- **Records to process**
┌──

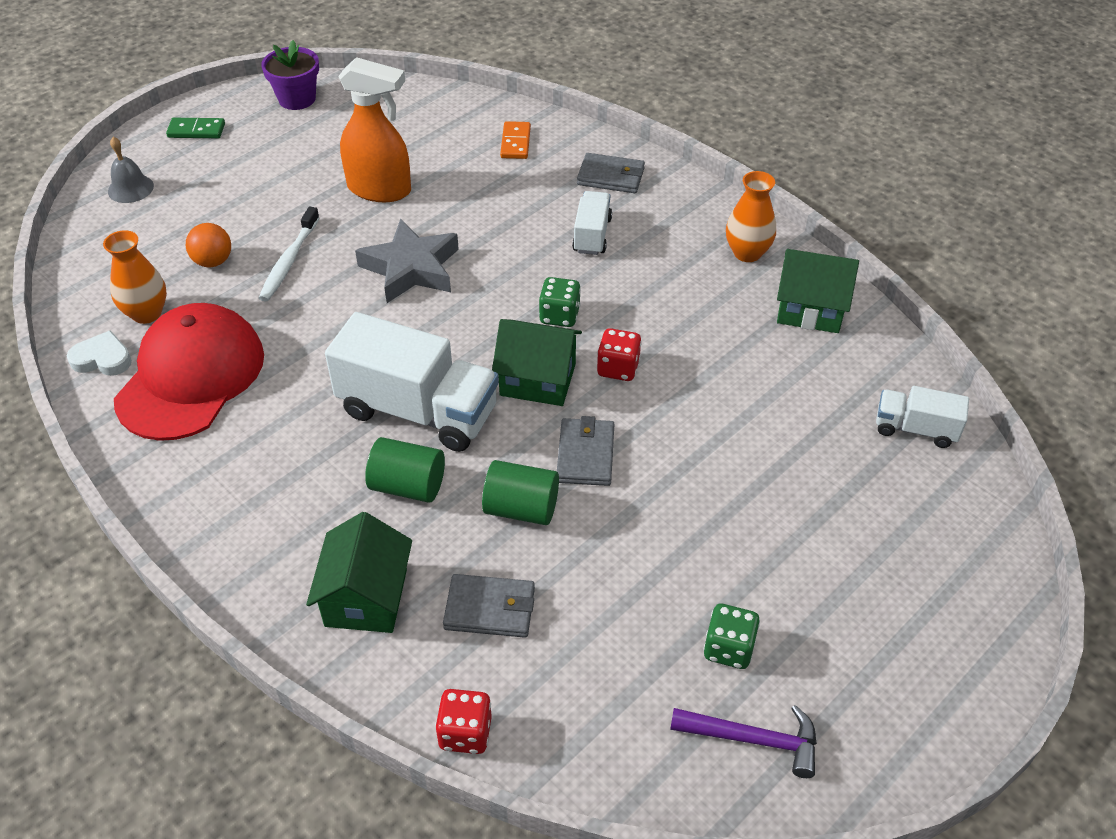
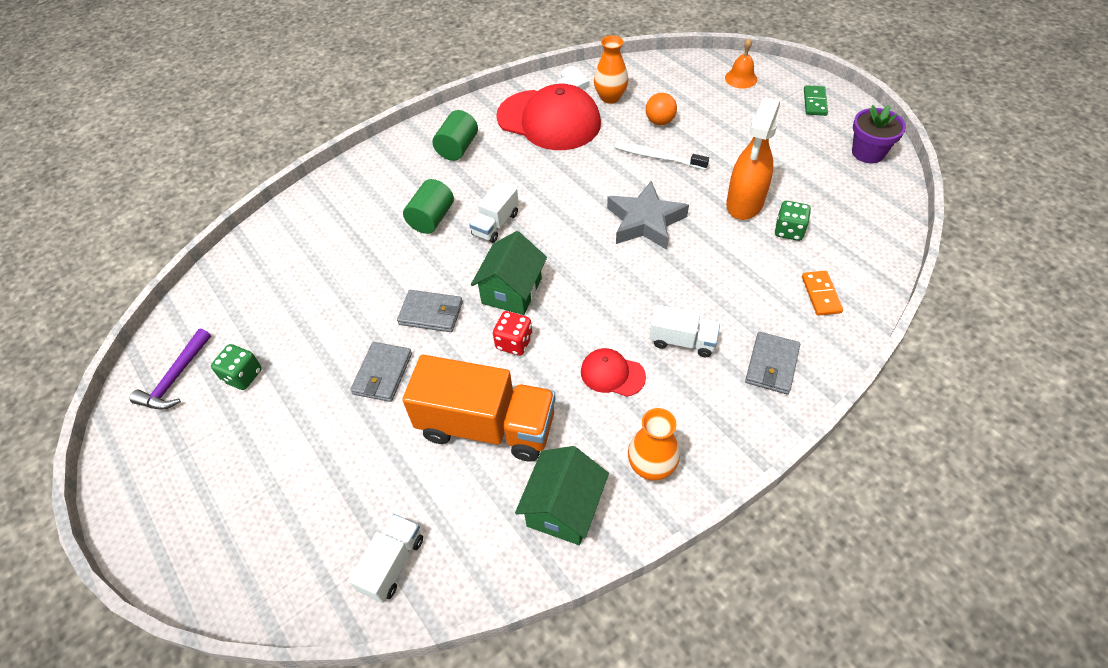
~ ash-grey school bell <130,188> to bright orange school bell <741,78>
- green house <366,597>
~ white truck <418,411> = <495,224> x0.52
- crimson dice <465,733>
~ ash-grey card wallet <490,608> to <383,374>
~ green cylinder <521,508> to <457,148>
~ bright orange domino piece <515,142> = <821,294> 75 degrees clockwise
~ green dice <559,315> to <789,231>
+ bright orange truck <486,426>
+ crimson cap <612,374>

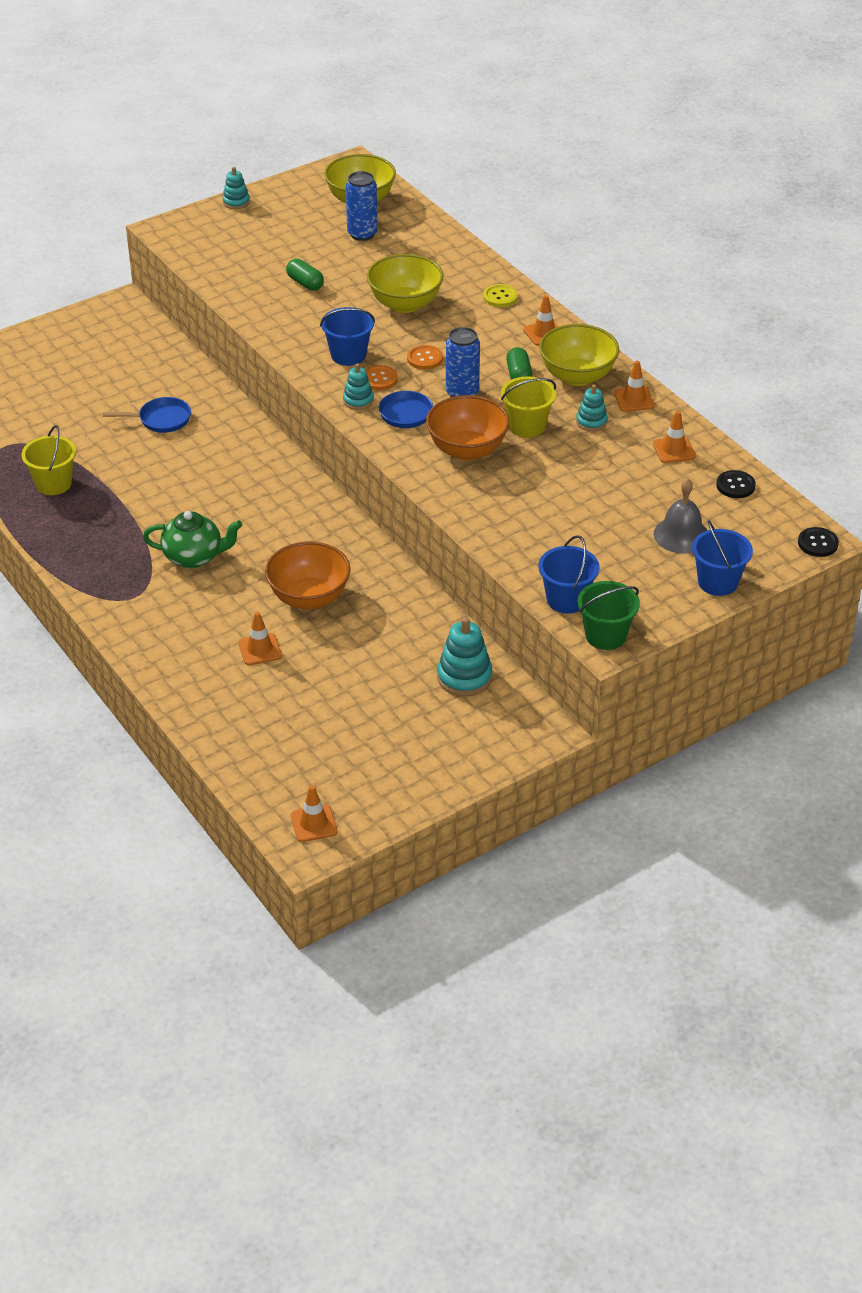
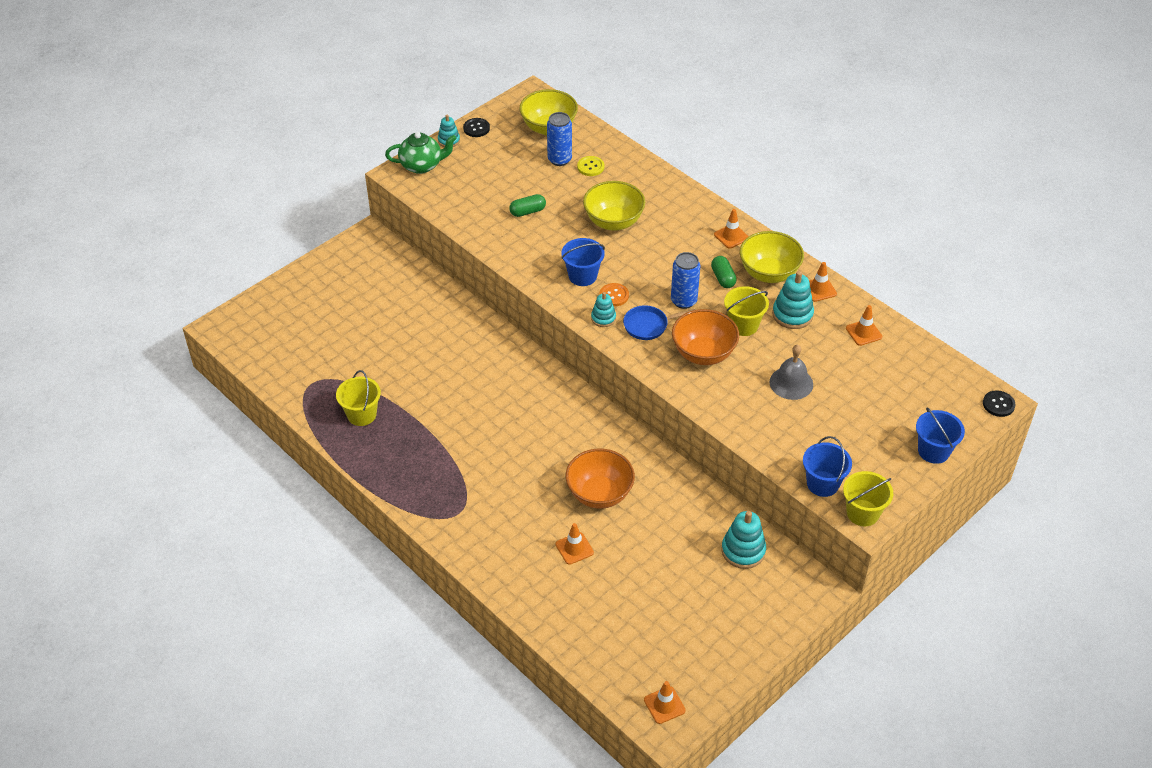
- royal blue pan <161,419>
~ green teapot <194,557> to <422,165>
~ green capsule <305,283> = <527,211> 60 degrees counterclockwise
- bright orange sewing button <424,358>
~ golden sewing button <500,297> to <590,167>
~ turquoise stacking toy <591,422> = <792,314> x1.64
~ green bucket <605,635> to golden bucket <862,513>
~ ash-grey school bell <681,535> to <791,383>
~ ebony sewing button <735,485> to <476,128>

└──

From the entries above, pull out each line that includes "dice".

- crimson dice <465,733>
~ green dice <559,315> to <789,231>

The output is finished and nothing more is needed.